• _WHAT YOU ARE ASKED TO DO_
Where the data below contains pictures, omit them; output the rest word for word.

• _DATASET ENTRIES_
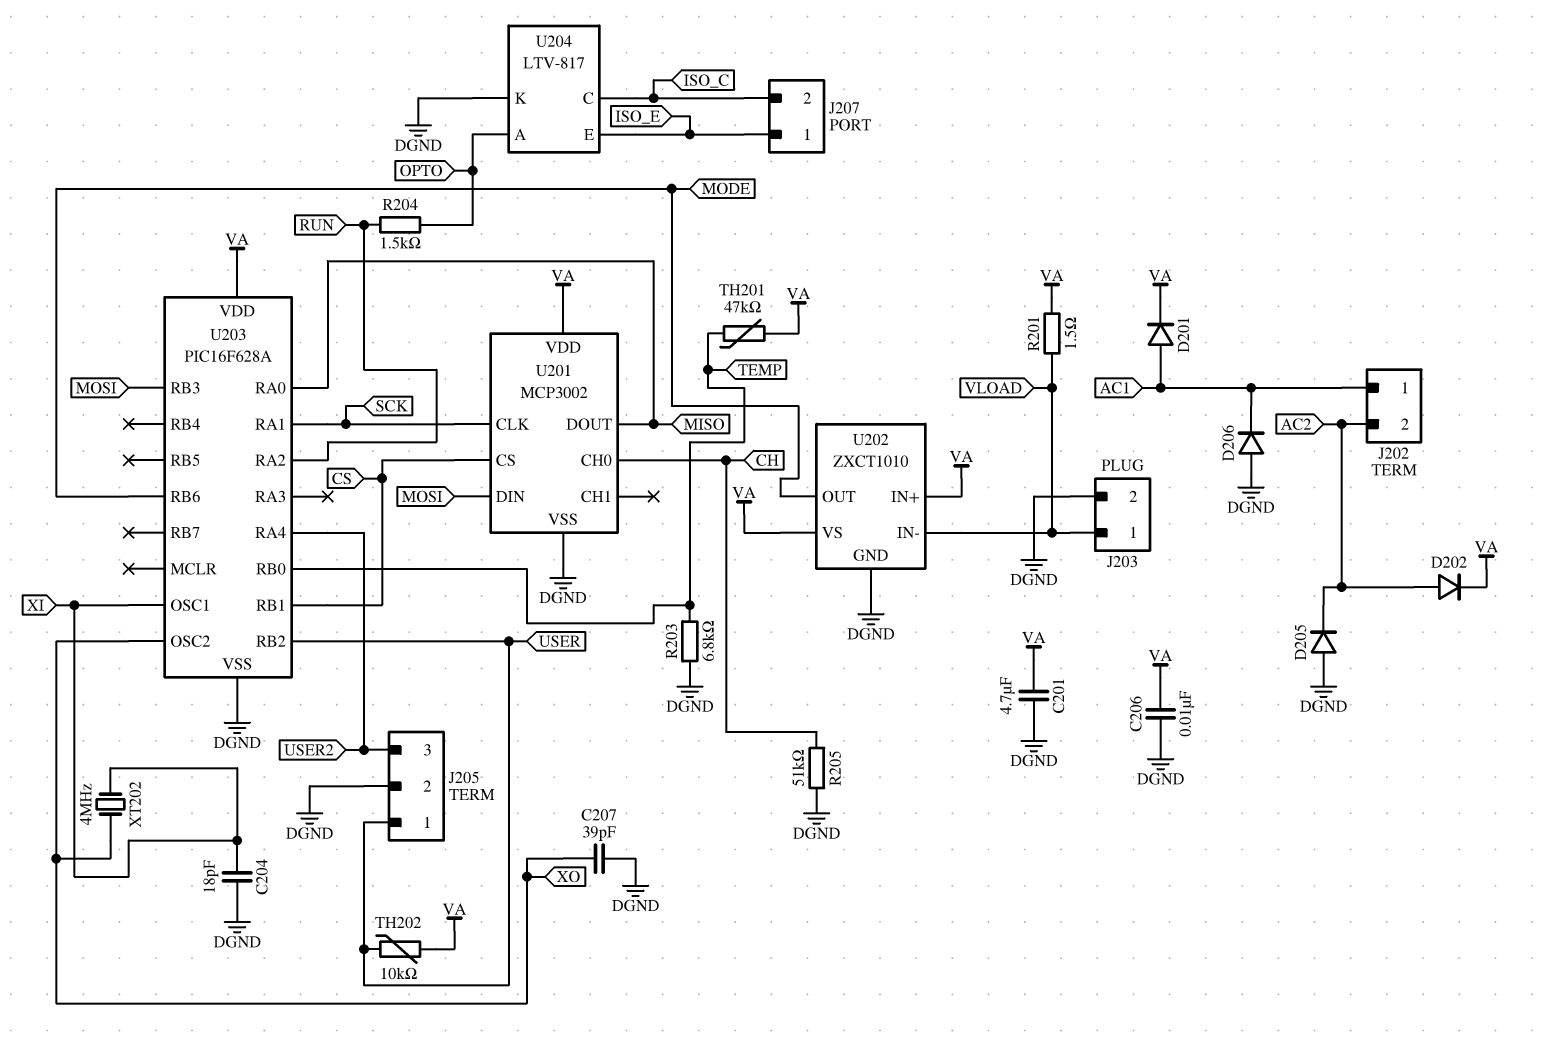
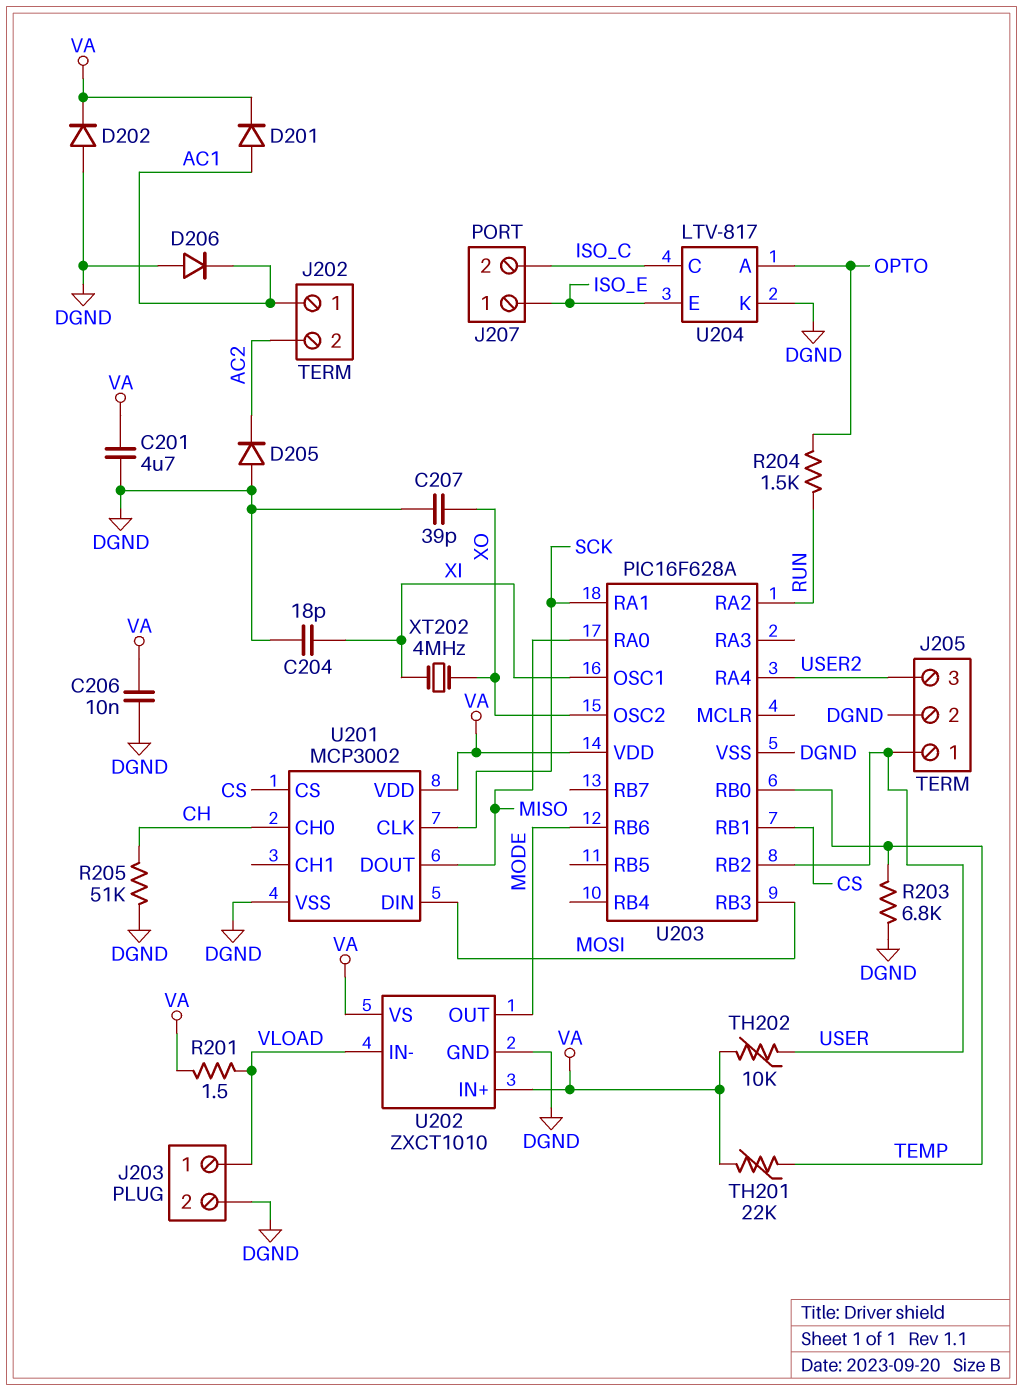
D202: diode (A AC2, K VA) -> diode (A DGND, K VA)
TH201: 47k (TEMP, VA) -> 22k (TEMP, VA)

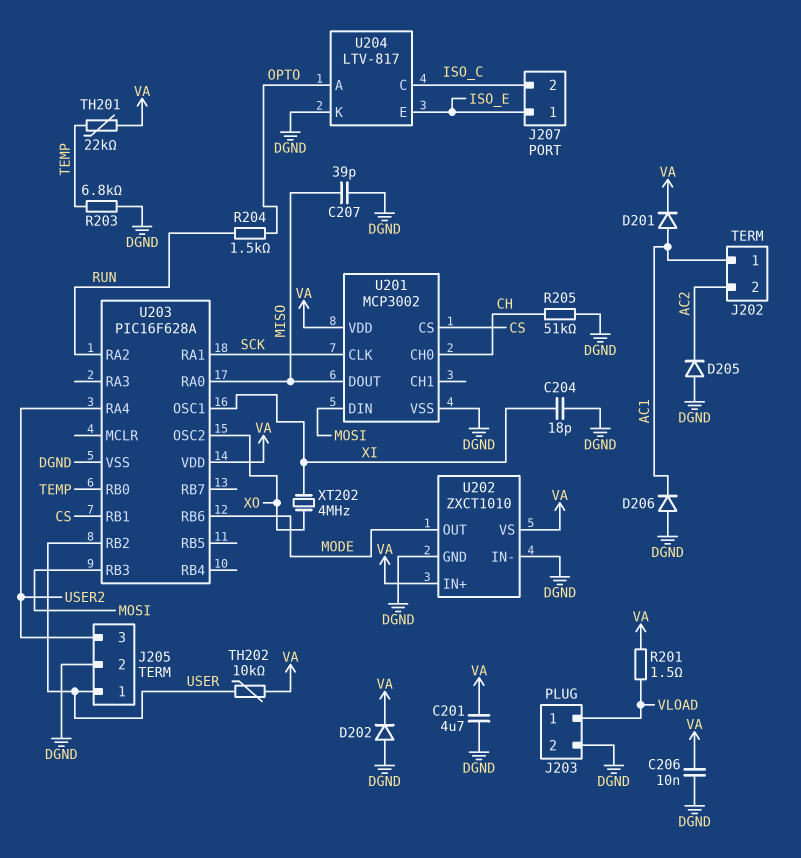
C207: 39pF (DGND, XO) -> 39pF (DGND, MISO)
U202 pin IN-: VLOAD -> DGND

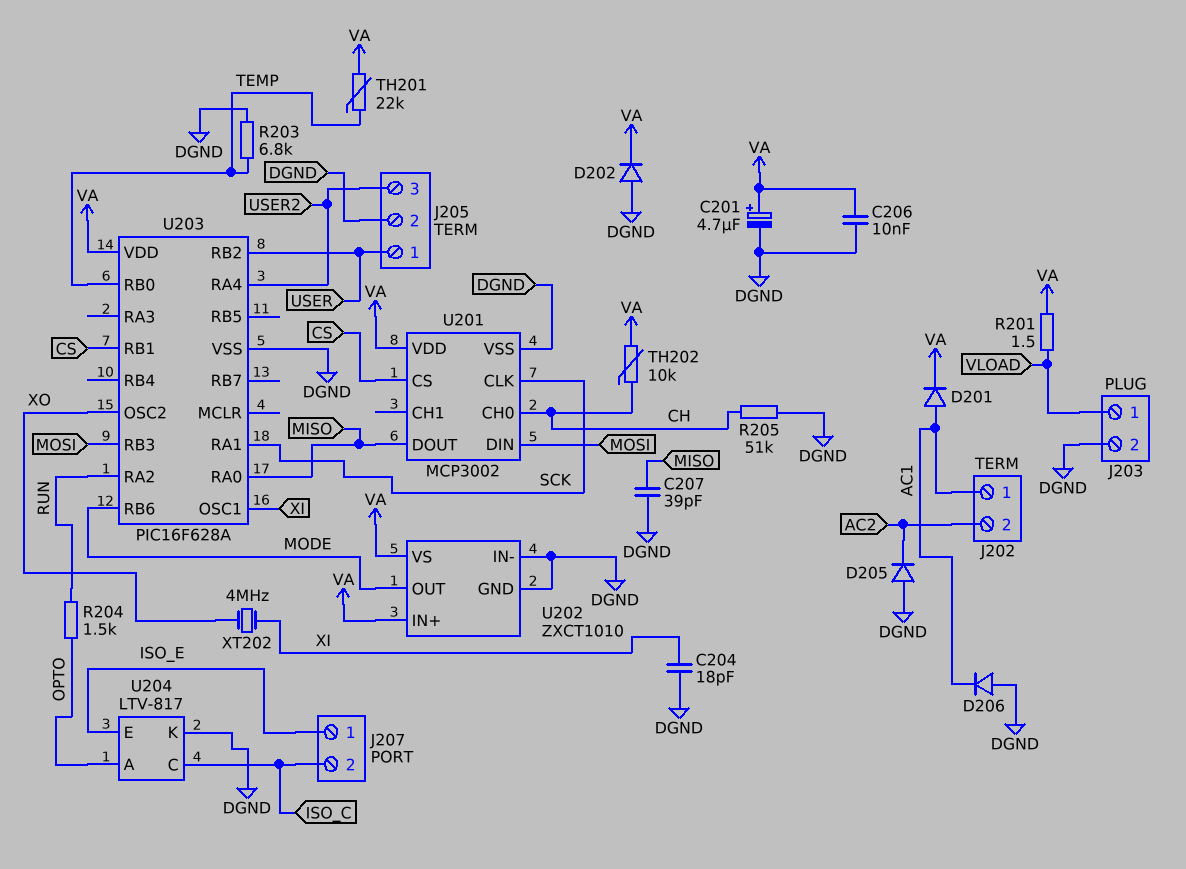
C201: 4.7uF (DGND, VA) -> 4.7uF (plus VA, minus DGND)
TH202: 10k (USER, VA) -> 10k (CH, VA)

• _RESPONSE TO THE EXERCISE_
D202: diode (A AC2, K VA) -> diode (A DGND, K VA)
TH201: 47k (TEMP, VA) -> 22k (TEMP, VA)

C207: 39pF (DGND, XO) -> 39pF (DGND, MISO)
U202 pin IN-: VLOAD -> DGND

C201: 4.7uF (DGND, VA) -> 4.7uF (plus VA, minus DGND)
TH202: 10k (USER, VA) -> 10k (CH, VA)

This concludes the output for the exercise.